Set down each entry below exactly as it stands.
________________________
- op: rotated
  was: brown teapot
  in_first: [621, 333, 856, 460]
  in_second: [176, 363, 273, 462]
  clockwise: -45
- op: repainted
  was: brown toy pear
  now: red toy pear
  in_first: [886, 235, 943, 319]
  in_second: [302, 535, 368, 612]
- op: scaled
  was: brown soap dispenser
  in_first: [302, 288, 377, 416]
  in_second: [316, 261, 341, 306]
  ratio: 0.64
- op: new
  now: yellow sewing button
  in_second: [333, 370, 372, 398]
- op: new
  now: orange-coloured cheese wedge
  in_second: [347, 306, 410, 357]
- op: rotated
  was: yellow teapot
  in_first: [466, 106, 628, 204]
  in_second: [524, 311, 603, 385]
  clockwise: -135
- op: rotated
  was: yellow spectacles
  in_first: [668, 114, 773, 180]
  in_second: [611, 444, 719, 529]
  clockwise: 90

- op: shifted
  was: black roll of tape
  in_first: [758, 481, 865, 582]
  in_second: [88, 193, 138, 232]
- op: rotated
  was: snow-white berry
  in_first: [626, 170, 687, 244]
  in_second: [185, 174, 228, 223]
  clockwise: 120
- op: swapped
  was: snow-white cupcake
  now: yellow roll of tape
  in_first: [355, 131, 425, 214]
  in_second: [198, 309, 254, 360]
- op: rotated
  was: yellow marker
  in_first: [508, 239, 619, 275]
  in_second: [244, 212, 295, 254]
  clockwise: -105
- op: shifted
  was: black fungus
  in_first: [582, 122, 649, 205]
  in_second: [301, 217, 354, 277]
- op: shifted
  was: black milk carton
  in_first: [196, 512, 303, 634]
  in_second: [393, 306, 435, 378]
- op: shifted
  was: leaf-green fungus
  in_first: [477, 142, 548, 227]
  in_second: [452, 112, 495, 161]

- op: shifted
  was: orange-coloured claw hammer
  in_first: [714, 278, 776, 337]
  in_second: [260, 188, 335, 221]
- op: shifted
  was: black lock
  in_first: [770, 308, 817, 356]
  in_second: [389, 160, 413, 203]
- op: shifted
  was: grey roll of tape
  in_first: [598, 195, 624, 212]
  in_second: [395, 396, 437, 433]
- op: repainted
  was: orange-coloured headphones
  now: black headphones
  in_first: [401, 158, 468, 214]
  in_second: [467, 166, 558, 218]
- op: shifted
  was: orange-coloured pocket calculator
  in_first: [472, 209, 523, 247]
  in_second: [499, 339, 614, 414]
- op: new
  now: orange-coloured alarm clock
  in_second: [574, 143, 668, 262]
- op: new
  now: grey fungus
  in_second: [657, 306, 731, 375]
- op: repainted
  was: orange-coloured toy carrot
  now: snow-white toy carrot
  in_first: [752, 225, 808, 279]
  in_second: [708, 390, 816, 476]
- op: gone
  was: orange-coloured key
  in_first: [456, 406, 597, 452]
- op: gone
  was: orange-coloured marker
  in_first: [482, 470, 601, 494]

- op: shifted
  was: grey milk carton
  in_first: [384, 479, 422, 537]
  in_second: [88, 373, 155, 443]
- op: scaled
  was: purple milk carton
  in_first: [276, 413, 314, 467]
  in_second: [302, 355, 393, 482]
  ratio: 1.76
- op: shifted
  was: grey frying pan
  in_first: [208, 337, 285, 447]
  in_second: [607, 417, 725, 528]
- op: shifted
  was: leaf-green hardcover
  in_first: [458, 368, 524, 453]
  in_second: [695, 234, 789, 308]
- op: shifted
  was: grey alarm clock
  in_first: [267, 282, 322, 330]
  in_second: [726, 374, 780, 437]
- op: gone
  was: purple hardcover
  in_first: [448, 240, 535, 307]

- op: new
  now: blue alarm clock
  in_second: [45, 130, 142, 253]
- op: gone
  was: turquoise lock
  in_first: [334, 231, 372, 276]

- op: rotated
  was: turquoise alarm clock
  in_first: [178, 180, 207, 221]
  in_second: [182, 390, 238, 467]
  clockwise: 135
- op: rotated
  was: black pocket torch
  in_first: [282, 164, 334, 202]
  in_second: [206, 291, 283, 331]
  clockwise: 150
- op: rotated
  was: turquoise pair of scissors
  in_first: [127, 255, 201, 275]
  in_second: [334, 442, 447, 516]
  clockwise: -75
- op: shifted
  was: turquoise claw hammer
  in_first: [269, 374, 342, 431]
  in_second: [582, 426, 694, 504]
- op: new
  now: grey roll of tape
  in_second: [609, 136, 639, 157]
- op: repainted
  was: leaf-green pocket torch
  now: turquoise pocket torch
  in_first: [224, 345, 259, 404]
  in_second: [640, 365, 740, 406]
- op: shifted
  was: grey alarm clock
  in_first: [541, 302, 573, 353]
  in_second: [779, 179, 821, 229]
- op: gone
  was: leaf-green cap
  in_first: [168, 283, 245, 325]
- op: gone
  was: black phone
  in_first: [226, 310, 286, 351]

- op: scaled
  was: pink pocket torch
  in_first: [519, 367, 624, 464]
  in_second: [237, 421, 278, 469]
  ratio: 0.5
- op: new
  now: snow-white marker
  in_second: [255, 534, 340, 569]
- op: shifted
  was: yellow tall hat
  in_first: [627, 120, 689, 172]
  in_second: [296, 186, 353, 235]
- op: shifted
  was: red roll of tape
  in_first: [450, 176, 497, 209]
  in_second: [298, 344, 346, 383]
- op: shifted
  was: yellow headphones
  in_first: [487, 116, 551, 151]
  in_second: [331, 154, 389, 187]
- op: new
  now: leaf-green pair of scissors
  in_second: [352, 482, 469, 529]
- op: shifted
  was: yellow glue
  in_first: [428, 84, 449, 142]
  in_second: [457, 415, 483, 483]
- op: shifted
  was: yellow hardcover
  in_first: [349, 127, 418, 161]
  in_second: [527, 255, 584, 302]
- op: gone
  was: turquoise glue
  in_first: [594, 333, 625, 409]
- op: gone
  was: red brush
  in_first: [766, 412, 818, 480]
________________________
Answer area:
- op: rotated
  was: brown teapot
  in_first: [621, 333, 856, 460]
  in_second: [176, 363, 273, 462]
  clockwise: -45
- op: repainted
  was: brown toy pear
  now: red toy pear
  in_first: [886, 235, 943, 319]
  in_second: [302, 535, 368, 612]
- op: scaled
  was: brown soap dispenser
  in_first: [302, 288, 377, 416]
  in_second: [316, 261, 341, 306]
  ratio: 0.64
- op: new
  now: yellow sewing button
  in_second: [333, 370, 372, 398]
- op: new
  now: orange-coloured cheese wedge
  in_second: [347, 306, 410, 357]
- op: rotated
  was: yellow teapot
  in_first: [466, 106, 628, 204]
  in_second: [524, 311, 603, 385]
  clockwise: -135
- op: rotated
  was: yellow spectacles
  in_first: [668, 114, 773, 180]
  in_second: [611, 444, 719, 529]
  clockwise: 90

- op: shifted
  was: black roll of tape
  in_first: [758, 481, 865, 582]
  in_second: [88, 193, 138, 232]
- op: rotated
  was: snow-white berry
  in_first: [626, 170, 687, 244]
  in_second: [185, 174, 228, 223]
  clockwise: 120
- op: swapped
  was: snow-white cupcake
  now: yellow roll of tape
  in_first: [355, 131, 425, 214]
  in_second: [198, 309, 254, 360]
- op: rotated
  was: yellow marker
  in_first: [508, 239, 619, 275]
  in_second: [244, 212, 295, 254]
  clockwise: -105
- op: shifted
  was: black fungus
  in_first: [582, 122, 649, 205]
  in_second: [301, 217, 354, 277]
- op: shifted
  was: black milk carton
  in_first: [196, 512, 303, 634]
  in_second: [393, 306, 435, 378]
- op: shifted
  was: leaf-green fungus
  in_first: [477, 142, 548, 227]
  in_second: [452, 112, 495, 161]

- op: shifted
  was: orange-coloured claw hammer
  in_first: [714, 278, 776, 337]
  in_second: [260, 188, 335, 221]
- op: shifted
  was: black lock
  in_first: [770, 308, 817, 356]
  in_second: [389, 160, 413, 203]
- op: shifted
  was: grey roll of tape
  in_first: [598, 195, 624, 212]
  in_second: [395, 396, 437, 433]
- op: repainted
  was: orange-coloured headphones
  now: black headphones
  in_first: [401, 158, 468, 214]
  in_second: [467, 166, 558, 218]
- op: shifted
  was: orange-coloured pocket calculator
  in_first: [472, 209, 523, 247]
  in_second: [499, 339, 614, 414]
- op: new
  now: orange-coloured alarm clock
  in_second: [574, 143, 668, 262]
- op: new
  now: grey fungus
  in_second: [657, 306, 731, 375]
- op: repainted
  was: orange-coloured toy carrot
  now: snow-white toy carrot
  in_first: [752, 225, 808, 279]
  in_second: [708, 390, 816, 476]
- op: gone
  was: orange-coloured key
  in_first: [456, 406, 597, 452]
- op: gone
  was: orange-coloured marker
  in_first: [482, 470, 601, 494]

- op: shifted
  was: grey milk carton
  in_first: [384, 479, 422, 537]
  in_second: [88, 373, 155, 443]
- op: scaled
  was: purple milk carton
  in_first: [276, 413, 314, 467]
  in_second: [302, 355, 393, 482]
  ratio: 1.76
- op: shifted
  was: grey frying pan
  in_first: [208, 337, 285, 447]
  in_second: [607, 417, 725, 528]
- op: shifted
  was: leaf-green hardcover
  in_first: [458, 368, 524, 453]
  in_second: [695, 234, 789, 308]
- op: shifted
  was: grey alarm clock
  in_first: [267, 282, 322, 330]
  in_second: [726, 374, 780, 437]
- op: gone
  was: purple hardcover
  in_first: [448, 240, 535, 307]

- op: new
  now: blue alarm clock
  in_second: [45, 130, 142, 253]
- op: gone
  was: turquoise lock
  in_first: [334, 231, 372, 276]

- op: rotated
  was: turquoise alarm clock
  in_first: [178, 180, 207, 221]
  in_second: [182, 390, 238, 467]
  clockwise: 135
- op: rotated
  was: black pocket torch
  in_first: [282, 164, 334, 202]
  in_second: [206, 291, 283, 331]
  clockwise: 150
- op: rotated
  was: turquoise pair of scissors
  in_first: [127, 255, 201, 275]
  in_second: [334, 442, 447, 516]
  clockwise: -75
- op: shifted
  was: turquoise claw hammer
  in_first: [269, 374, 342, 431]
  in_second: [582, 426, 694, 504]
- op: new
  now: grey roll of tape
  in_second: [609, 136, 639, 157]
- op: repainted
  was: leaf-green pocket torch
  now: turquoise pocket torch
  in_first: [224, 345, 259, 404]
  in_second: [640, 365, 740, 406]
- op: shifted
  was: grey alarm clock
  in_first: [541, 302, 573, 353]
  in_second: [779, 179, 821, 229]
- op: gone
  was: leaf-green cap
  in_first: [168, 283, 245, 325]
- op: gone
  was: black phone
  in_first: [226, 310, 286, 351]

- op: scaled
  was: pink pocket torch
  in_first: [519, 367, 624, 464]
  in_second: [237, 421, 278, 469]
  ratio: 0.5
- op: new
  now: snow-white marker
  in_second: [255, 534, 340, 569]
- op: shifted
  was: yellow tall hat
  in_first: [627, 120, 689, 172]
  in_second: [296, 186, 353, 235]
- op: shifted
  was: red roll of tape
  in_first: [450, 176, 497, 209]
  in_second: [298, 344, 346, 383]
- op: shifted
  was: yellow headphones
  in_first: [487, 116, 551, 151]
  in_second: [331, 154, 389, 187]
- op: new
  now: leaf-green pair of scissors
  in_second: [352, 482, 469, 529]
- op: shifted
  was: yellow glue
  in_first: [428, 84, 449, 142]
  in_second: [457, 415, 483, 483]
- op: shifted
  was: yellow hardcover
  in_first: [349, 127, 418, 161]
  in_second: [527, 255, 584, 302]
- op: gone
  was: turquoise glue
  in_first: [594, 333, 625, 409]
- op: gone
  was: red brush
  in_first: [766, 412, 818, 480]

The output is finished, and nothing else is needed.